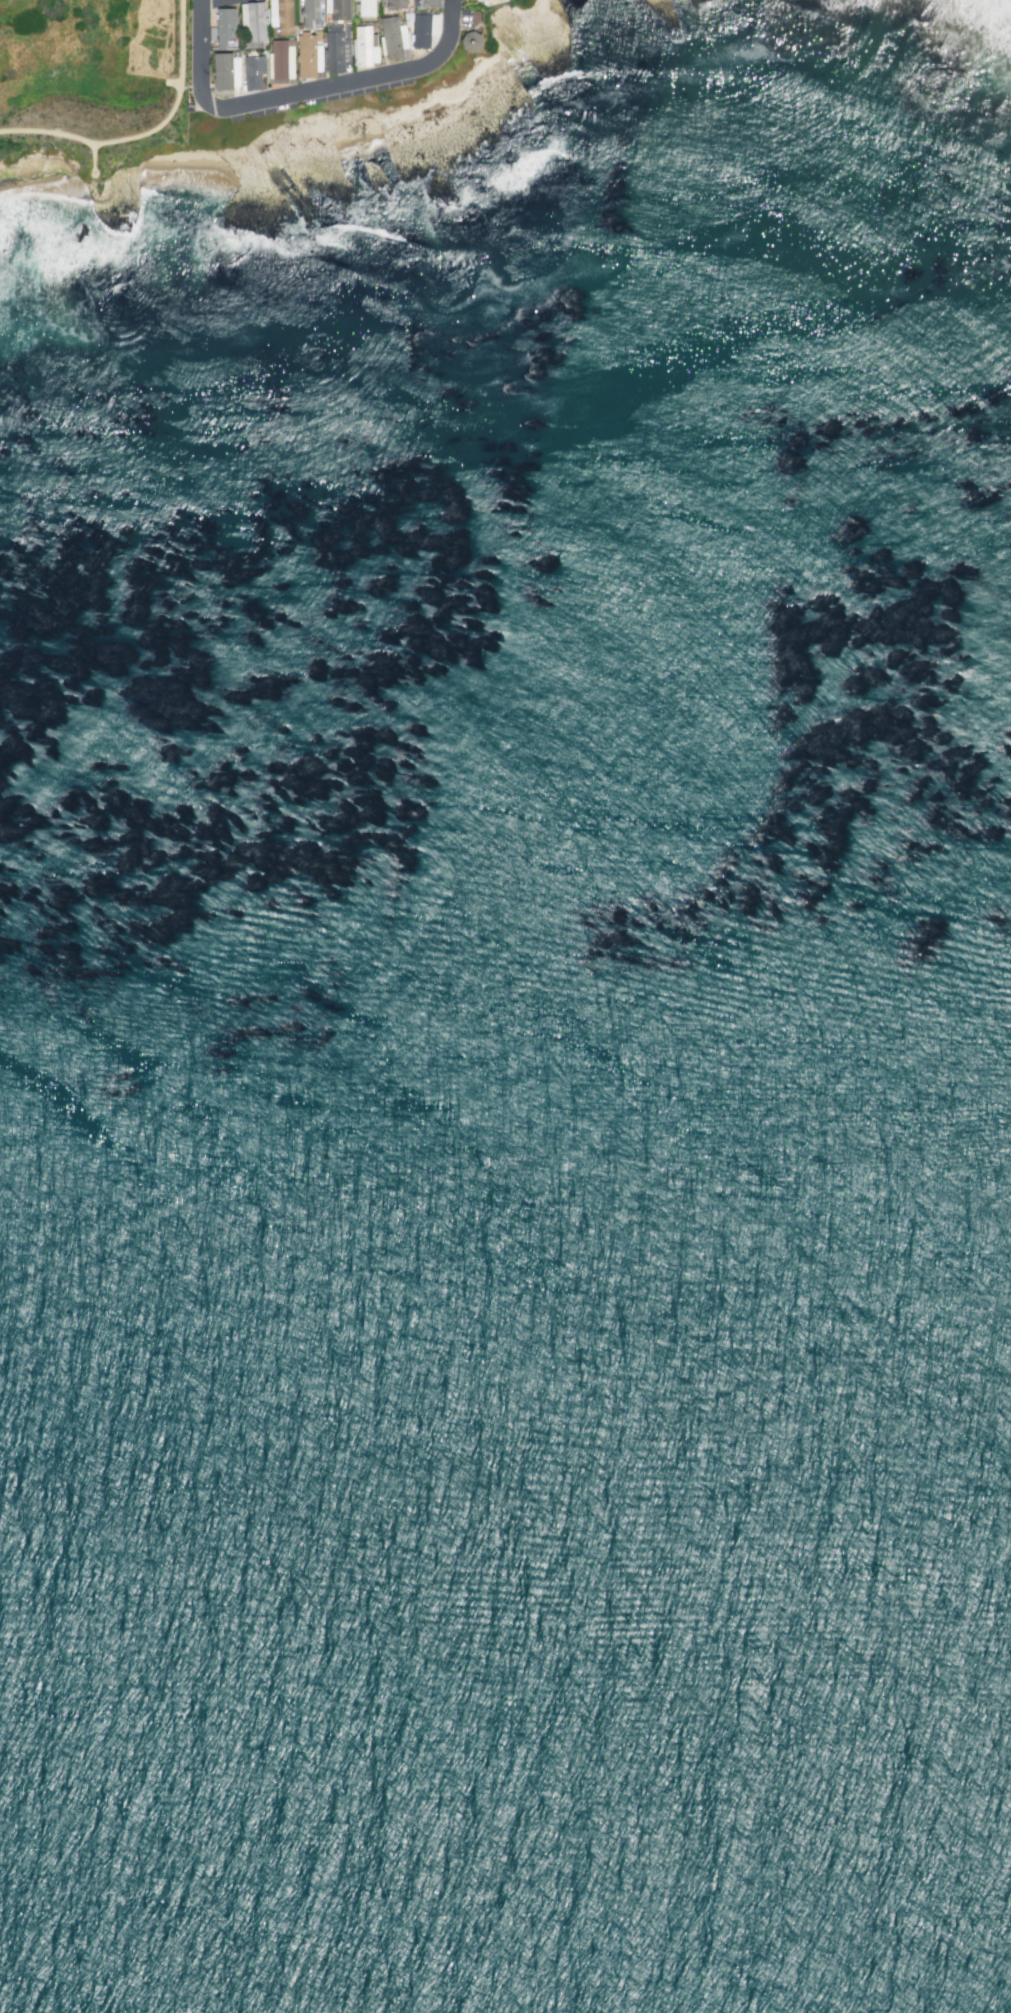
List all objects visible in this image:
building: (495, 0)
road: (214, 2)
building: (429, 3)
building: (393, 4)
building: (364, 6)
building: (337, 8)
building: (311, 13)
building: (281, 15)
building: (407, 15)
parking lot: (465, 17)
building: (254, 20)
building: (374, 24)
building: (224, 26)
building: (423, 28)
building: (392, 37)
building: (471, 40)
road: (179, 46)
building: (363, 46)
building: (336, 49)
building: (308, 54)
building: (280, 60)
building: (225, 70)
building: (253, 71)
road: (172, 82)
road: (303, 96)
road: (99, 141)
road: (92, 156)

Instructions to follow — Reproduce all of the data exactly, omitting each picture it holds.

Result —
List all objects visible in this image:
building: (495, 0)
road: (214, 2)
building: (429, 3)
building: (393, 4)
building: (364, 6)
building: (337, 8)
building: (311, 13)
building: (281, 15)
building: (407, 15)
parking lot: (465, 17)
building: (254, 20)
building: (374, 24)
building: (224, 26)
building: (423, 28)
building: (392, 37)
building: (471, 40)
road: (179, 46)
building: (363, 46)
building: (336, 49)
building: (308, 54)
building: (280, 60)
building: (225, 70)
building: (253, 71)
road: (172, 82)
road: (303, 96)
road: (99, 141)
road: (92, 156)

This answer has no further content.